**INPUT RECORDS**:
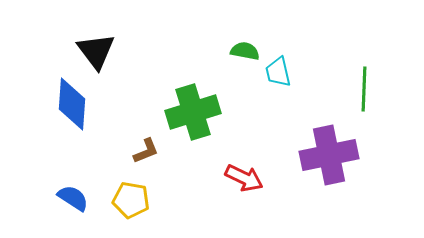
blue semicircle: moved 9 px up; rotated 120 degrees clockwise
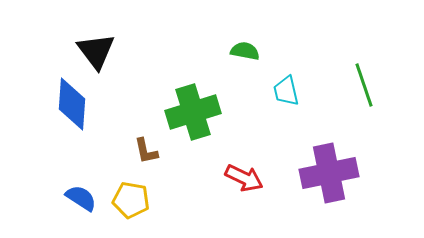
cyan trapezoid: moved 8 px right, 19 px down
green line: moved 4 px up; rotated 21 degrees counterclockwise
brown L-shape: rotated 100 degrees clockwise
purple cross: moved 18 px down
blue semicircle: moved 8 px right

**GOAL**:
Copy out every line above that contains the word "moved".

**EXERCISE ANSWER**:
blue semicircle: moved 9 px up; rotated 120 degrees clockwise
cyan trapezoid: moved 8 px right, 19 px down
green line: moved 4 px up; rotated 21 degrees counterclockwise
purple cross: moved 18 px down
blue semicircle: moved 8 px right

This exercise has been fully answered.